START DATA RECORDS
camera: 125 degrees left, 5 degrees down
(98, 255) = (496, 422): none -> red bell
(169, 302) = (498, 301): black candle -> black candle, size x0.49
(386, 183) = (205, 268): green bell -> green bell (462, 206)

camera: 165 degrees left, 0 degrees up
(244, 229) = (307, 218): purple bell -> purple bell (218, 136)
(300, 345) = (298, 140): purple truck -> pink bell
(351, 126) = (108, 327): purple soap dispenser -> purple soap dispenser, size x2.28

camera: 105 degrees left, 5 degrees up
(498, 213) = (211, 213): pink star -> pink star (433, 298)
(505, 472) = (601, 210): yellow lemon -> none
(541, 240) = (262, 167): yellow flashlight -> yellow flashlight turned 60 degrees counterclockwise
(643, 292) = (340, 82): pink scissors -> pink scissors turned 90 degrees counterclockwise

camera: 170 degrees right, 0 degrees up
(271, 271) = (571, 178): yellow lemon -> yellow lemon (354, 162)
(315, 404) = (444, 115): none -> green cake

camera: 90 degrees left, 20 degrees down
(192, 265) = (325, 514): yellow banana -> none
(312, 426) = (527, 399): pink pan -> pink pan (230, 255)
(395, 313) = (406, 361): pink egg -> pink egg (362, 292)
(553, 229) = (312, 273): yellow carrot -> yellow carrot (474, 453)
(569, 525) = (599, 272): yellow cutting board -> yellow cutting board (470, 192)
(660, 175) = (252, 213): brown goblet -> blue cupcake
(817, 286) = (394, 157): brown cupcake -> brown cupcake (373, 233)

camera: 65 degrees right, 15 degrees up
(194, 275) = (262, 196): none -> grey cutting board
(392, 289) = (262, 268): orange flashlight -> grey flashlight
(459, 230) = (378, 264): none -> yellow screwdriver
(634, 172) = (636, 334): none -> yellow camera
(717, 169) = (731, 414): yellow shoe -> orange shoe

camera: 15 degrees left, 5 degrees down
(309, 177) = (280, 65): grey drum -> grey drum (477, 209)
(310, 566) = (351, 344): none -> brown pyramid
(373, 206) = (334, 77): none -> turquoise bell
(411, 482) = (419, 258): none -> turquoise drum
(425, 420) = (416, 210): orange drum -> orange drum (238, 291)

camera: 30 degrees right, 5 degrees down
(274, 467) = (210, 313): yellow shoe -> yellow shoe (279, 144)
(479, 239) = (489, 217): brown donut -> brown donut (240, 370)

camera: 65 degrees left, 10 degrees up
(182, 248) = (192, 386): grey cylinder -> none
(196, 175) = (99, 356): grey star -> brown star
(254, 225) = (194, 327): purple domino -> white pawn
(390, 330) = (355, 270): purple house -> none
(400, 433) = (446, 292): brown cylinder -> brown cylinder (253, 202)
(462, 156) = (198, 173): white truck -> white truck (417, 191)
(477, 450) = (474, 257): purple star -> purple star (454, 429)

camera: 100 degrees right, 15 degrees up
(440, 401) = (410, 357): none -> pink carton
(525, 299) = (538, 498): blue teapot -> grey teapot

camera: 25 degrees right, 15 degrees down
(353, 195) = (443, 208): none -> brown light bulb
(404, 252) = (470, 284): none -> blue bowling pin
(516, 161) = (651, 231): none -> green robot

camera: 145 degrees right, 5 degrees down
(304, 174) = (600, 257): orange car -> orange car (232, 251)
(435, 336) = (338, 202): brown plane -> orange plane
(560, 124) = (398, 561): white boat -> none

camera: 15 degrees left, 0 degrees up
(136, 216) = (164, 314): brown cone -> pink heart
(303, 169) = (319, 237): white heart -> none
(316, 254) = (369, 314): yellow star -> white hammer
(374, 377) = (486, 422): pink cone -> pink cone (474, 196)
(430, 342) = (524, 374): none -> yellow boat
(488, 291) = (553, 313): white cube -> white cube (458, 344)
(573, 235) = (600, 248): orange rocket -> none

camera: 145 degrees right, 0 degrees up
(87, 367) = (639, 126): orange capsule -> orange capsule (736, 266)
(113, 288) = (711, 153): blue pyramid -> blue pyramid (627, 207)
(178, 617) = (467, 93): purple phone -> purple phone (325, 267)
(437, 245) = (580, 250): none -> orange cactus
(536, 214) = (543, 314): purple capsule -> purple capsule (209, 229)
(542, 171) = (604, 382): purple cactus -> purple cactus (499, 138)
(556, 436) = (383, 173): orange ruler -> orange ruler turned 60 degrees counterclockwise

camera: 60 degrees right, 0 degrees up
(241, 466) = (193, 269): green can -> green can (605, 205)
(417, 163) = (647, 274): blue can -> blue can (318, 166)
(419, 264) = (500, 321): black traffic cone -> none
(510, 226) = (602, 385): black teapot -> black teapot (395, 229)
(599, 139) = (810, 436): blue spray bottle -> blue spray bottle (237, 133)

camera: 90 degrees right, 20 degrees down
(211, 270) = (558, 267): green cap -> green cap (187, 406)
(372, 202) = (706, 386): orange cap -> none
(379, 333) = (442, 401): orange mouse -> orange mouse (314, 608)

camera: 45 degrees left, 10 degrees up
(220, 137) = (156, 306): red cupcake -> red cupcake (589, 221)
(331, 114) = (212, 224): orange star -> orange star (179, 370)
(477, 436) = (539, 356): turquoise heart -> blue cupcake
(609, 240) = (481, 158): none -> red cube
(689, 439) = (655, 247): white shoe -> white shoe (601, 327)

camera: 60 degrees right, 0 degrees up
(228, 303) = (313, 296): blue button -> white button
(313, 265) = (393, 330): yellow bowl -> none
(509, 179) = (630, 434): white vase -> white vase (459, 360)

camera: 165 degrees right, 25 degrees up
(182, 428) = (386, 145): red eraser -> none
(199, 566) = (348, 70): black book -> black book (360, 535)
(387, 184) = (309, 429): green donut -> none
END DATA RECORDS
** WORK ORDER **
Every line from the first through the one containing "camera: 105 degrees left, 5 degrees up" in the listing above must be given again exactly, with nothing else alongside.

** SOLVED PROBLEM **
camera: 125 degrees left, 5 degrees down
(98, 255) = (496, 422): none -> red bell
(169, 302) = (498, 301): black candle -> black candle, size x0.49
(386, 183) = (205, 268): green bell -> green bell (462, 206)

camera: 165 degrees left, 0 degrees up
(244, 229) = (307, 218): purple bell -> purple bell (218, 136)
(300, 345) = (298, 140): purple truck -> pink bell
(351, 126) = (108, 327): purple soap dispenser -> purple soap dispenser, size x2.28

camera: 105 degrees left, 5 degrees up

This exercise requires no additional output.